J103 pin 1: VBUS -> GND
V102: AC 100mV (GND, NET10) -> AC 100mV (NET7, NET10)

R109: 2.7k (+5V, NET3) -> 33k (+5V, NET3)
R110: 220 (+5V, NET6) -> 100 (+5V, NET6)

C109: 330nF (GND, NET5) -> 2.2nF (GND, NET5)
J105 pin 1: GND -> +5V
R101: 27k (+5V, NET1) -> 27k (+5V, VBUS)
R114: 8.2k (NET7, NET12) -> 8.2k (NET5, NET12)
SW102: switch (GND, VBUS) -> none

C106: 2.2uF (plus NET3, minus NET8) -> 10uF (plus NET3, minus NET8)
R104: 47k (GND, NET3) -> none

..............................

EXERCISE DESCRIPTION: Print the records above again, every one, exactly as written.

WRITTEN SOLUTION:
J103 pin 1: VBUS -> GND
V102: AC 100mV (GND, NET10) -> AC 100mV (NET7, NET10)

R109: 2.7k (+5V, NET3) -> 33k (+5V, NET3)
R110: 220 (+5V, NET6) -> 100 (+5V, NET6)

C109: 330nF (GND, NET5) -> 2.2nF (GND, NET5)
J105 pin 1: GND -> +5V
R101: 27k (+5V, NET1) -> 27k (+5V, VBUS)
R114: 8.2k (NET7, NET12) -> 8.2k (NET5, NET12)
SW102: switch (GND, VBUS) -> none

C106: 2.2uF (plus NET3, minus NET8) -> 10uF (plus NET3, minus NET8)
R104: 47k (GND, NET3) -> none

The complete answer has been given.